§ Your instructions: Copy exactly the line containing "turquoise domino: 8 -> 9" and all the lines that follow it to the end of the records, minus the pictures.

Before-and-after object listings
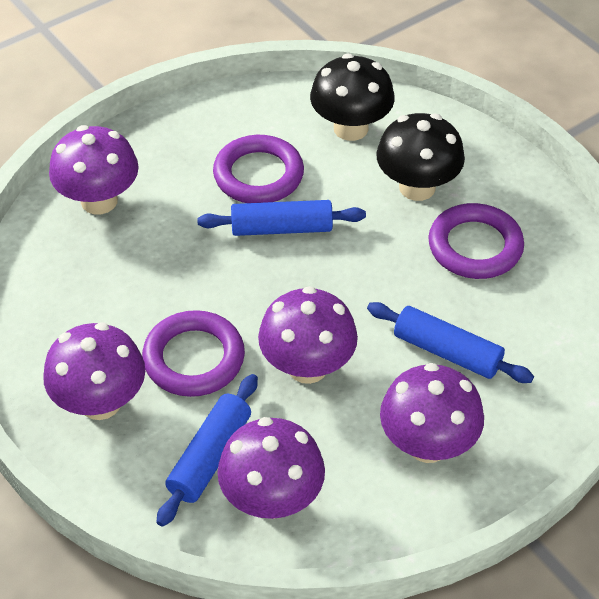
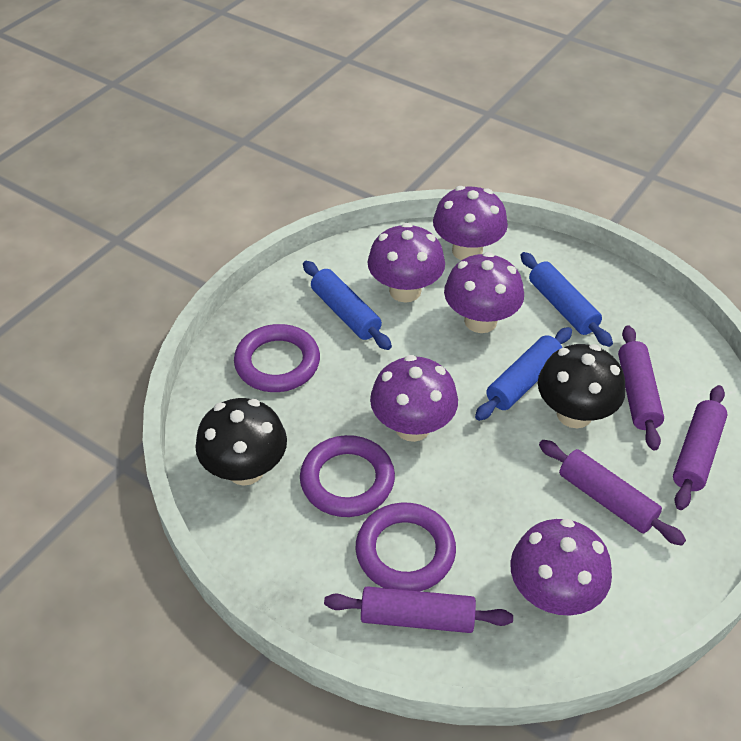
purple rolling pin: 0 -> 4

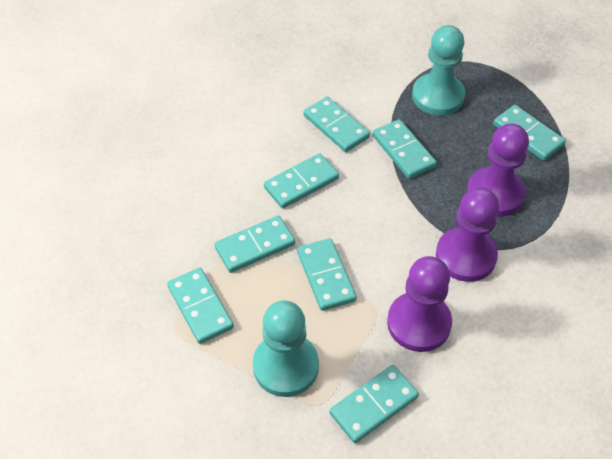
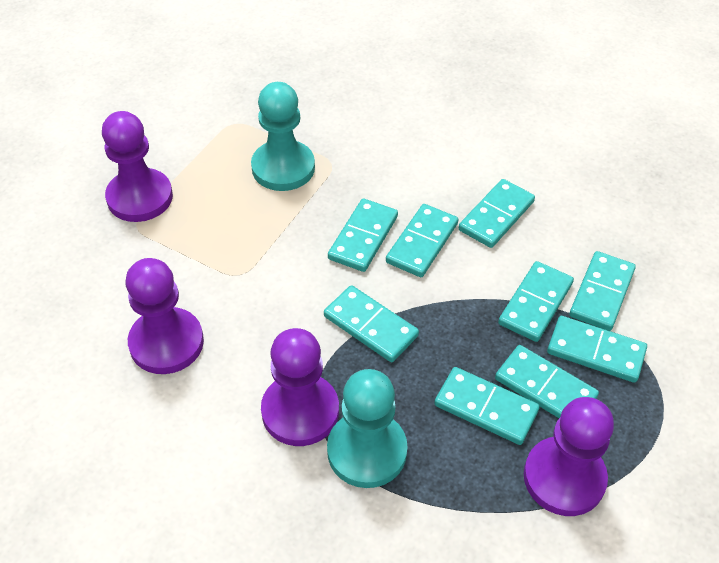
purple pawn: 3 -> 4
turquoise domino: 8 -> 9

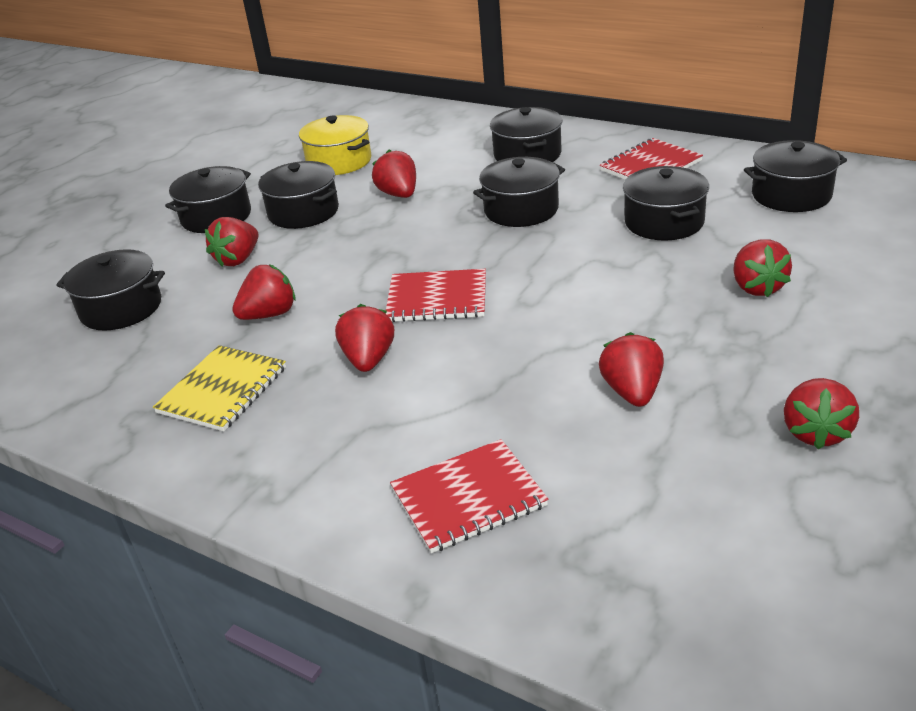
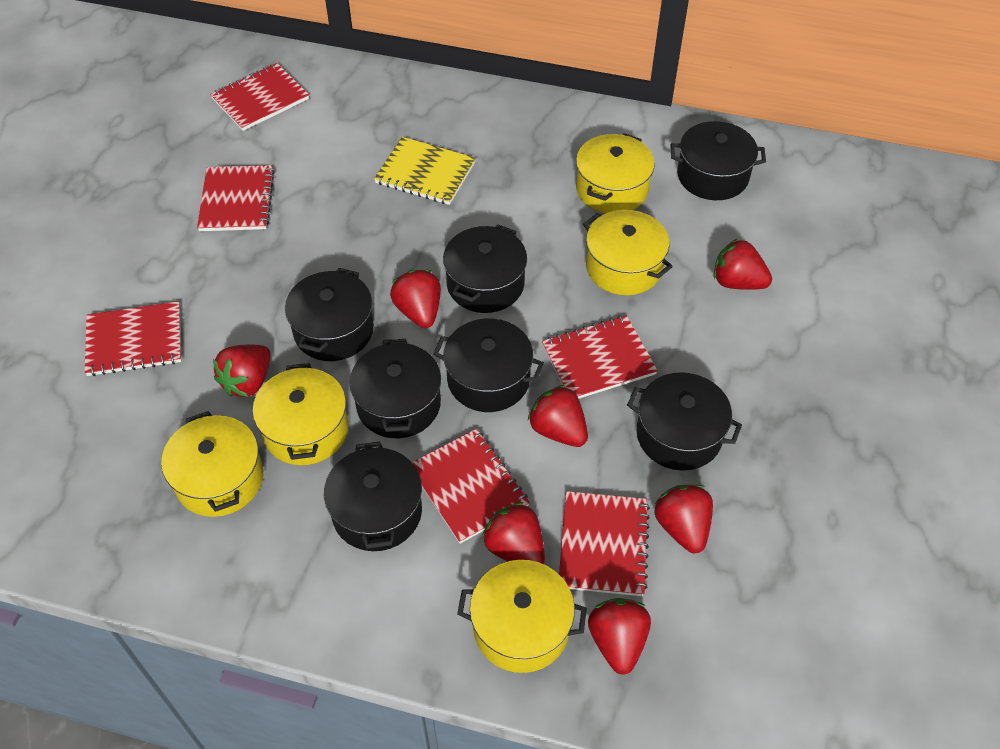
red notebook: 3 -> 6
yellow pot: 1 -> 5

§ Result for this exercise:
turquoise domino: 8 -> 9

red notebook: 3 -> 6
yellow pot: 1 -> 5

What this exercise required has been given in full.